**Data shown:**
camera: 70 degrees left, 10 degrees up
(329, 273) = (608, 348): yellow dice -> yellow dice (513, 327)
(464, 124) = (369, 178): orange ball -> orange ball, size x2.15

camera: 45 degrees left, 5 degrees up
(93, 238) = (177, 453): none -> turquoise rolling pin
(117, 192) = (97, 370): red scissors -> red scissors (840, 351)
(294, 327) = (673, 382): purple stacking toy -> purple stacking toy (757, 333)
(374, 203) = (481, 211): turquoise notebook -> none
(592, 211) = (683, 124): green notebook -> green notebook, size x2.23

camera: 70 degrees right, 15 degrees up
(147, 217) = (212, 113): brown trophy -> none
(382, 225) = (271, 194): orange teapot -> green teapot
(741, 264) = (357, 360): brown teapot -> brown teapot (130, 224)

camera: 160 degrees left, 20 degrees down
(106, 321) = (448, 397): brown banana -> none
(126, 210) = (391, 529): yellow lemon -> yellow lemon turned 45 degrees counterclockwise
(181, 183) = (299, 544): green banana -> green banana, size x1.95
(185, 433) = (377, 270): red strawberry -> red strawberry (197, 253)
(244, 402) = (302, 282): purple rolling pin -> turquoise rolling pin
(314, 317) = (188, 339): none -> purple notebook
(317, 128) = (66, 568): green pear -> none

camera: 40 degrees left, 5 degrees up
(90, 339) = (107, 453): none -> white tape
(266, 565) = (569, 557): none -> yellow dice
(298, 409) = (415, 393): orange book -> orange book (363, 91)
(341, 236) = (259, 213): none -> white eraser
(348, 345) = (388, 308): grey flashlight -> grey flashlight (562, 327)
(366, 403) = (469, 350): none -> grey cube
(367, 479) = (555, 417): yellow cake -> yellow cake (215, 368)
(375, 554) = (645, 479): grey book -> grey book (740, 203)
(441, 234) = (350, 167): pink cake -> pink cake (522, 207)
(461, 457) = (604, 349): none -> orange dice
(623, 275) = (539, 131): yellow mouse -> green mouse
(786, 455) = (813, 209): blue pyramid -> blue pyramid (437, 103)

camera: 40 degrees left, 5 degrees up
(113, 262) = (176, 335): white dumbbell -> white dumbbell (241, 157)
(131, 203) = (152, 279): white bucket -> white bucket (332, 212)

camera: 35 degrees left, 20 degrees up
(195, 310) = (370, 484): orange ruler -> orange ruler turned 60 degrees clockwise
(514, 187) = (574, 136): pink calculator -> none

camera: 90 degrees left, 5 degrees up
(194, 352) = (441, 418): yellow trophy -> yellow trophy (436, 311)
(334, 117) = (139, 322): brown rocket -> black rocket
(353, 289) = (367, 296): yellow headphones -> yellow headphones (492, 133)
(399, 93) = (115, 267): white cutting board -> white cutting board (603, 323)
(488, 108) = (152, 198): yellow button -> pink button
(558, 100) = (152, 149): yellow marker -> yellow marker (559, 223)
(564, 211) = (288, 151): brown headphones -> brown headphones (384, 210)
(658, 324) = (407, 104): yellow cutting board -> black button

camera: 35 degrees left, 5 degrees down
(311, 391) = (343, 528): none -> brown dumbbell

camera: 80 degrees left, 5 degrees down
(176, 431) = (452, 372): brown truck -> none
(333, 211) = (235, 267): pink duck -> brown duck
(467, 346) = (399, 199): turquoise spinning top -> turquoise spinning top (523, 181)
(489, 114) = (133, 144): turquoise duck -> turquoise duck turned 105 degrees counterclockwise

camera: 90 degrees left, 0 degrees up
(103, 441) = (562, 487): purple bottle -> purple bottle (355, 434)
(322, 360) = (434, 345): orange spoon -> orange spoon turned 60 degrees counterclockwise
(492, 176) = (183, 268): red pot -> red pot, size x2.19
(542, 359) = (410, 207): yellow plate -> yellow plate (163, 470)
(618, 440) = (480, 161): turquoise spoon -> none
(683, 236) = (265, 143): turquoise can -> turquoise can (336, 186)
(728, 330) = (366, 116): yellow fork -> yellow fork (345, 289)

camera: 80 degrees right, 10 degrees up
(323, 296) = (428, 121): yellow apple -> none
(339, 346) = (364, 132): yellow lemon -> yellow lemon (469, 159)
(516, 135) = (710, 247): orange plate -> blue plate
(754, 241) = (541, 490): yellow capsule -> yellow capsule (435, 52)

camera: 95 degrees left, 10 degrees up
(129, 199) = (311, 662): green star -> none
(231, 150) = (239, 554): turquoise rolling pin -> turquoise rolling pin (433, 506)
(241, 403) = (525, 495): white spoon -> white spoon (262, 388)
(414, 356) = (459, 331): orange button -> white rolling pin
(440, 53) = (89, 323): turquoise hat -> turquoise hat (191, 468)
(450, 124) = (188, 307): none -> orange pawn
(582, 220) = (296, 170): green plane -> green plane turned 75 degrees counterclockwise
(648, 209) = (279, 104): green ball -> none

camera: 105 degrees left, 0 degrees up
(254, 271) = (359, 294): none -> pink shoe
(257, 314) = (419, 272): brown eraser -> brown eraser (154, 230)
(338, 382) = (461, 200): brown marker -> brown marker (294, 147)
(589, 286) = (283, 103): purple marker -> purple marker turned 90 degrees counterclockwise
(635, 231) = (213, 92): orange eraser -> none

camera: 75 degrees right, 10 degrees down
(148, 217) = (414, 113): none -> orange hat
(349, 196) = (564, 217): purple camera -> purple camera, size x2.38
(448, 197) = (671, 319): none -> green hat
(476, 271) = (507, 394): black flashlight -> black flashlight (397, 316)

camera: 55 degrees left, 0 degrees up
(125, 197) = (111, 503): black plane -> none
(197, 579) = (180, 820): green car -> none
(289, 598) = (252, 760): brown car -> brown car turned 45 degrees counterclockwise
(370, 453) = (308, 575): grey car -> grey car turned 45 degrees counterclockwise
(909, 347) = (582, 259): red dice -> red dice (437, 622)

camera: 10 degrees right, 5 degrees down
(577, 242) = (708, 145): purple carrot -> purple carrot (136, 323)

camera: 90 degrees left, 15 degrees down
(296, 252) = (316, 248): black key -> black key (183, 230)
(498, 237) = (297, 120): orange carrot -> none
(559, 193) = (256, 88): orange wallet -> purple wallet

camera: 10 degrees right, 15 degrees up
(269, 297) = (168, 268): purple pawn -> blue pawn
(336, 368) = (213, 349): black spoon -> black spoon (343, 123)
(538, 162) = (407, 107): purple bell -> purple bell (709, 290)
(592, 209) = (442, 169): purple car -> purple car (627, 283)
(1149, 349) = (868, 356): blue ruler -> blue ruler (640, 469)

**Exercise prompt:**
Report how many lines of the data above include "pink", giving the number and no other words.

**Finished task:**
5